Before and after coordinates:
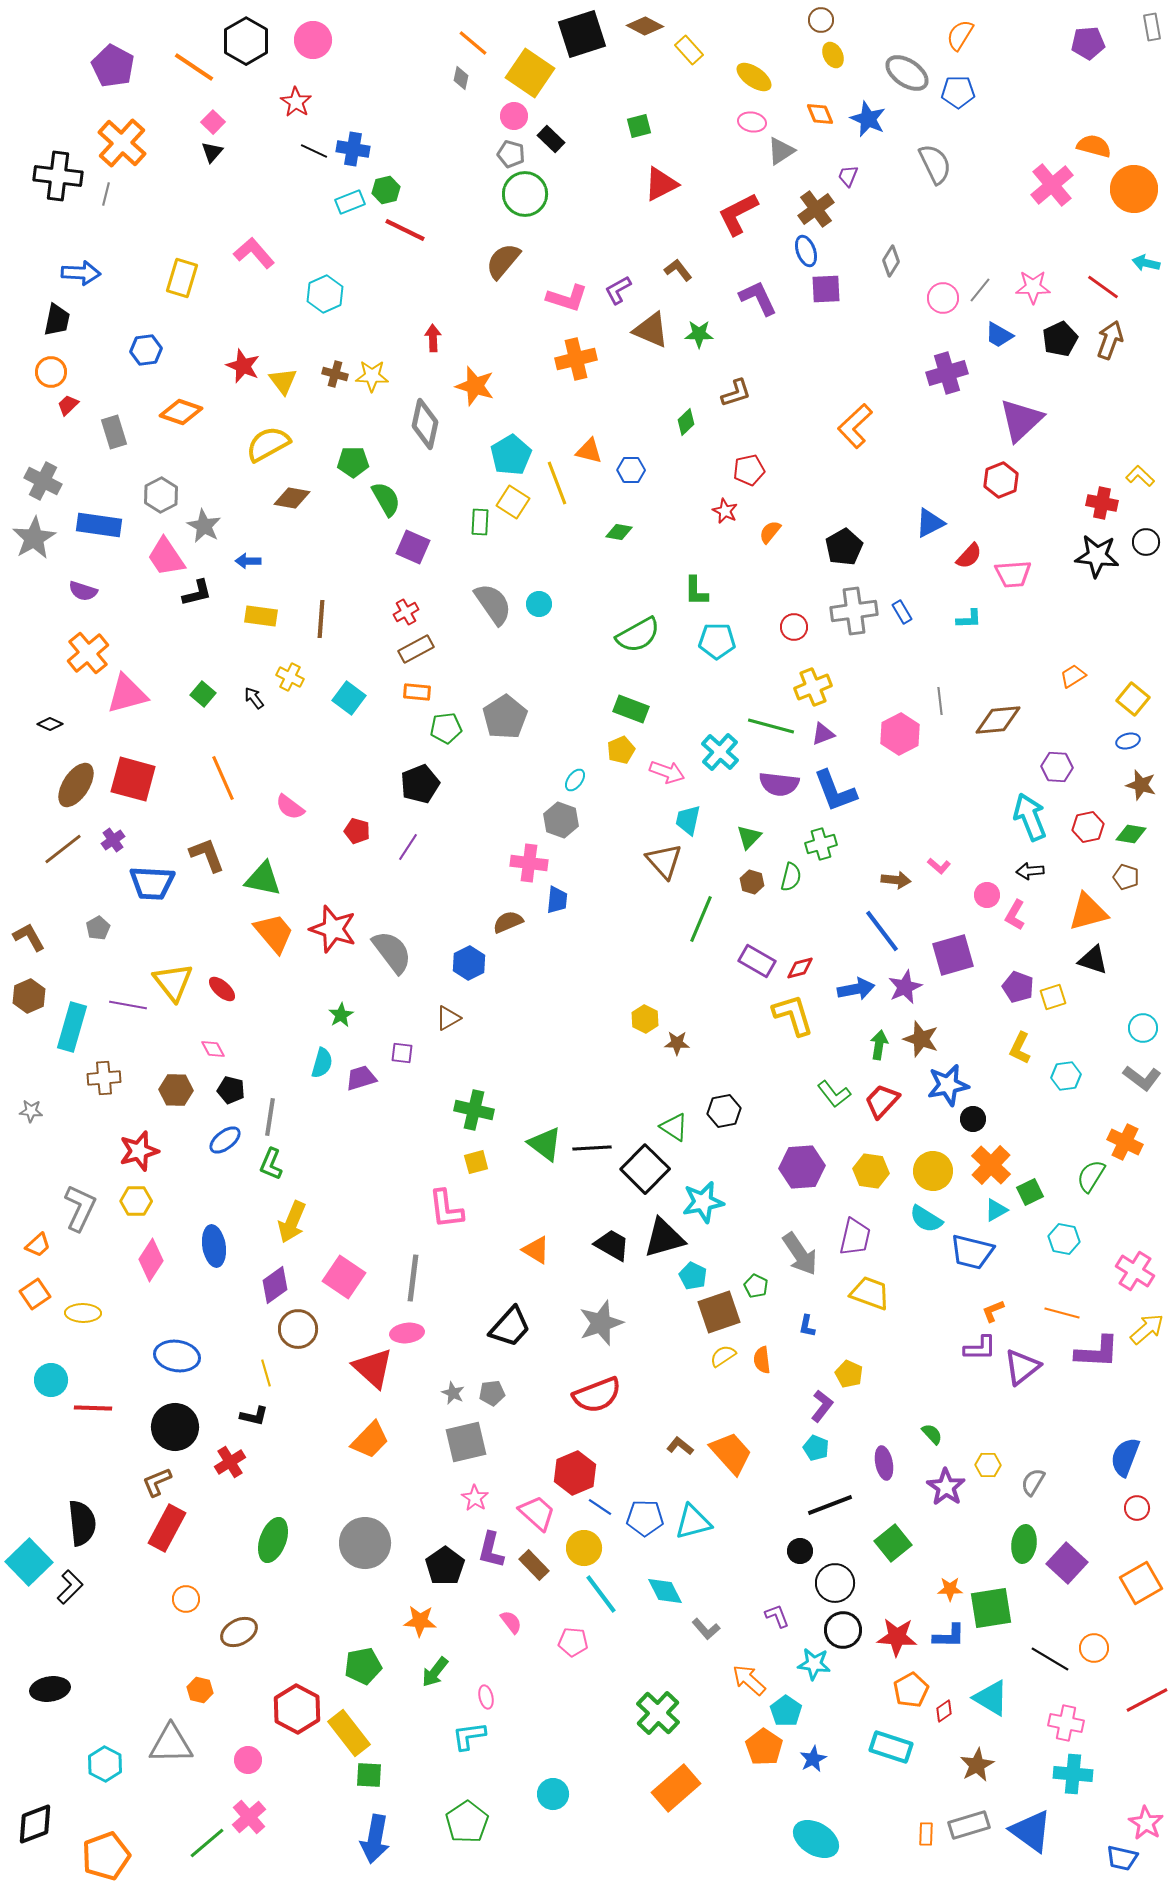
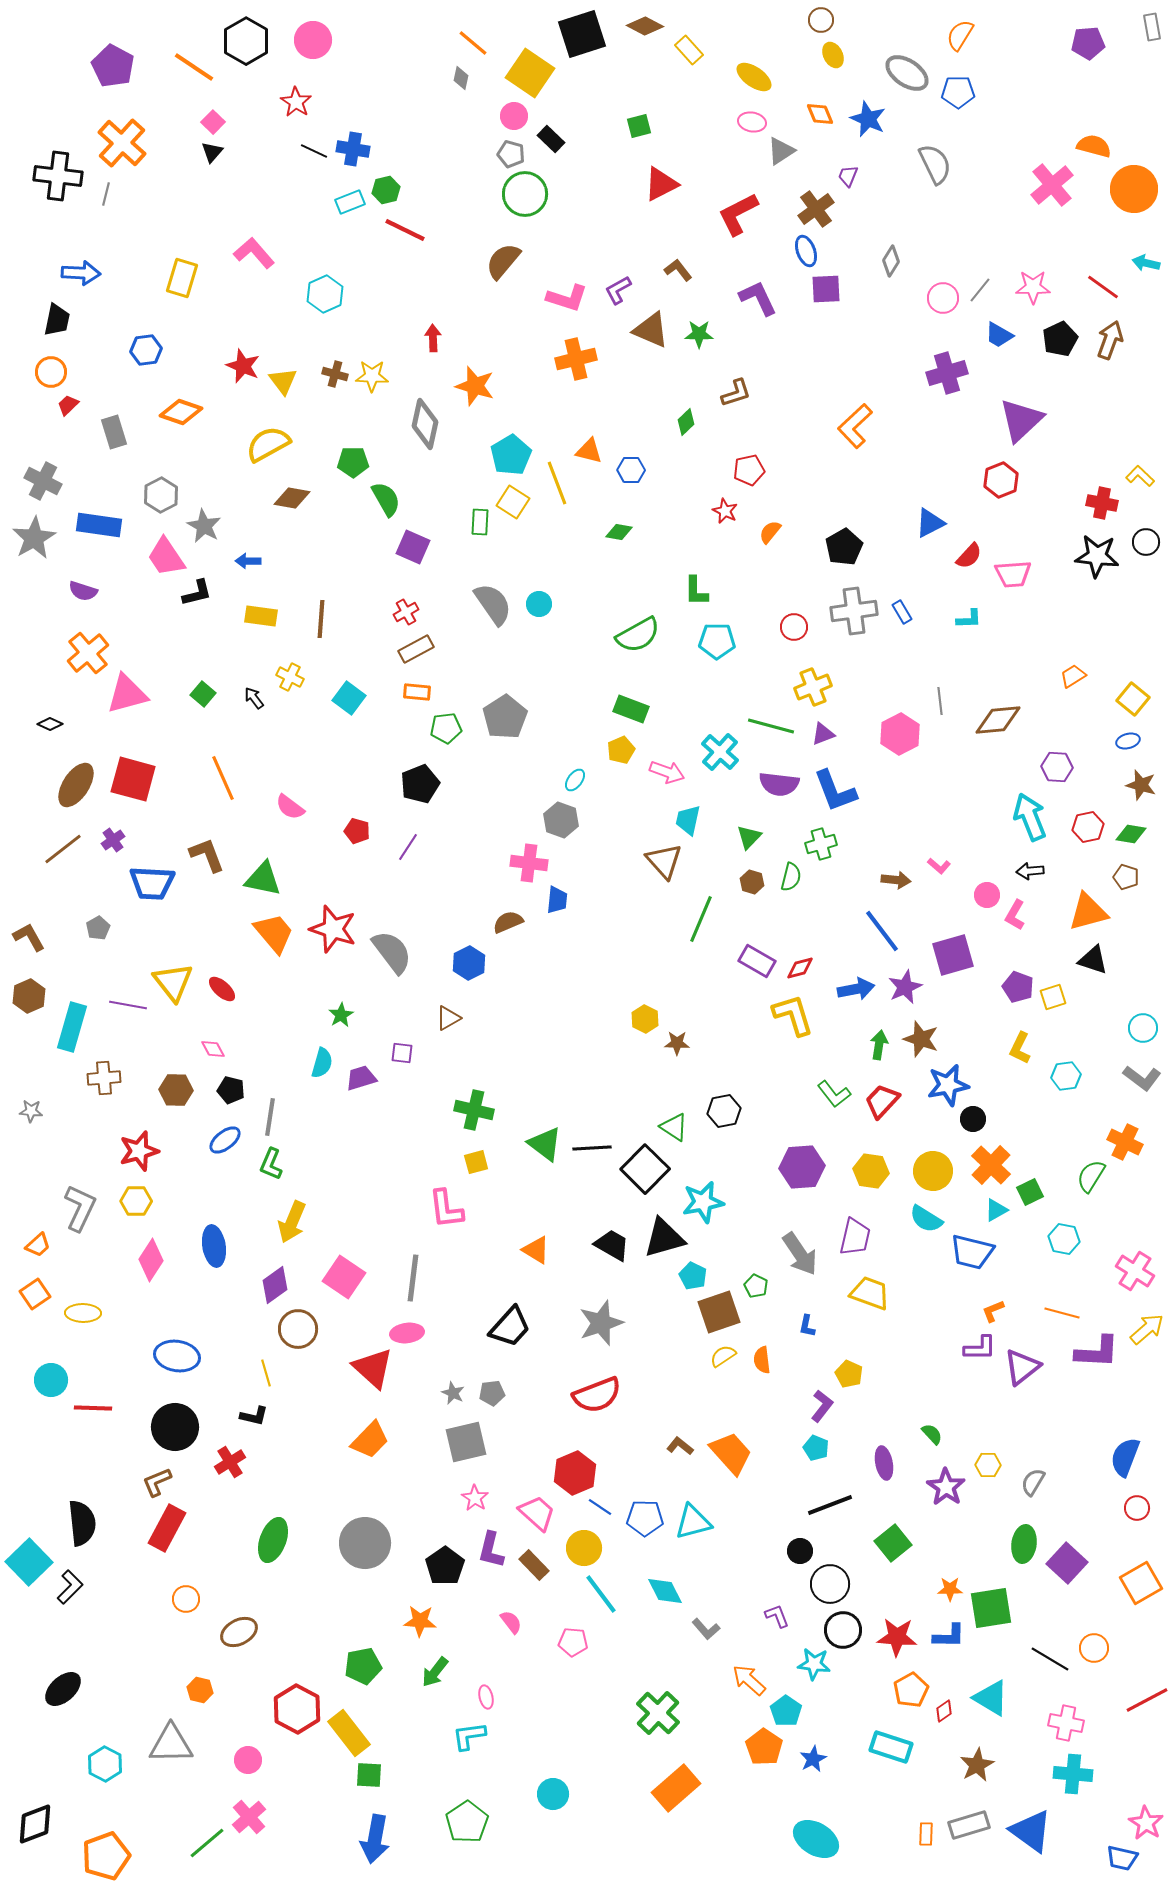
black circle at (835, 1583): moved 5 px left, 1 px down
black ellipse at (50, 1689): moved 13 px right; rotated 33 degrees counterclockwise
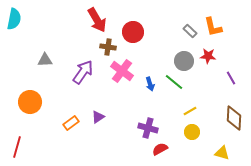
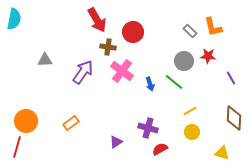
orange circle: moved 4 px left, 19 px down
purple triangle: moved 18 px right, 25 px down
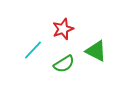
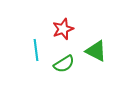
cyan line: moved 3 px right; rotated 50 degrees counterclockwise
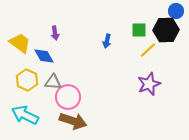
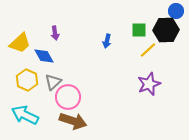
yellow trapezoid: rotated 100 degrees clockwise
gray triangle: rotated 48 degrees counterclockwise
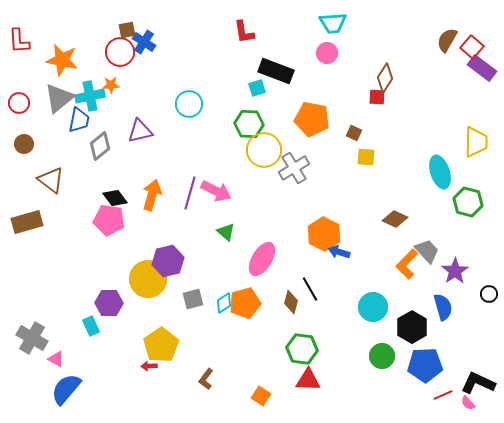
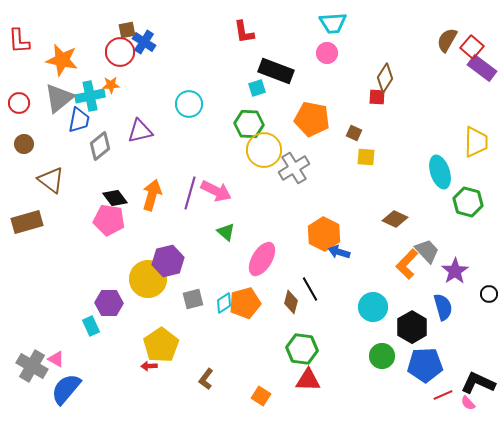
gray cross at (32, 338): moved 28 px down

WHAT TO WORK ON:
When you find the line that contains "purple triangle: moved", retype it and every line after it through the end of the data above, exactly, with no pictures.

OUTPUT:
purple triangle: moved 18 px right, 25 px down
cyan line: moved 3 px right; rotated 50 degrees counterclockwise
yellow trapezoid: rotated 100 degrees clockwise
gray triangle: rotated 48 degrees counterclockwise
gray cross at (32, 338): moved 28 px down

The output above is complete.